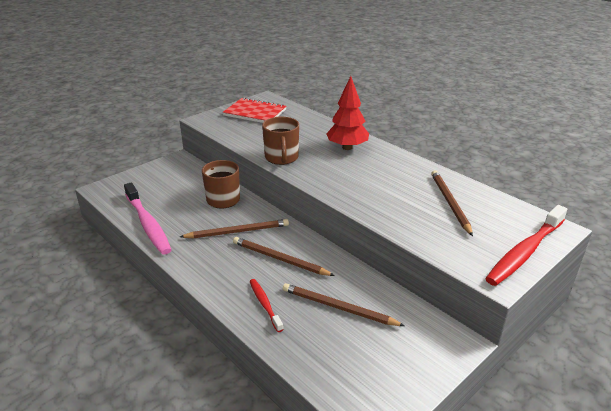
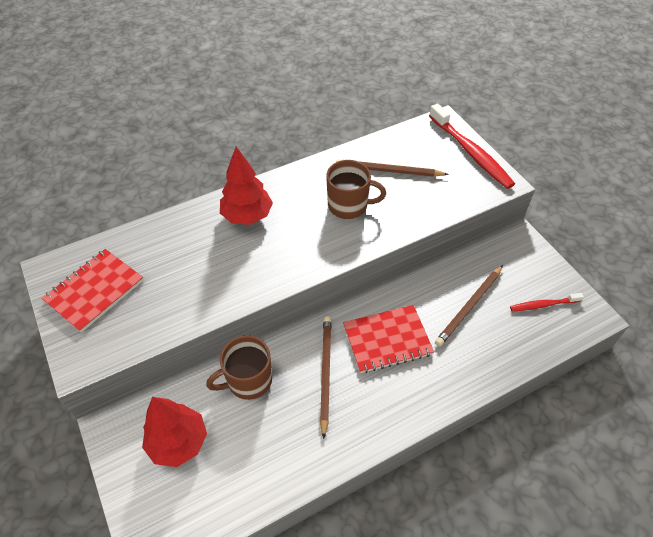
camera: 75 degrees left, 20 degrees up
(148, 224) = (276, 479): pink toothbrush -> none
(171, 183) = (178, 442): none -> red tree
(265, 304) = (456, 366): red toothbrush -> red toothbrush (543, 305)
(279, 259) = (387, 340): brown pencil -> red notebook
(281, 158) = (245, 284): brown mug -> brown mug (349, 205)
****************************************
◆ Exercise description
The answer is to be the lines from the one holding "(171, 183) = (178, 442): none -> red tree" through the end of the data above, transcribed character for character, both ends included.

◆ Answer space
(171, 183) = (178, 442): none -> red tree
(265, 304) = (456, 366): red toothbrush -> red toothbrush (543, 305)
(279, 259) = (387, 340): brown pencil -> red notebook
(281, 158) = (245, 284): brown mug -> brown mug (349, 205)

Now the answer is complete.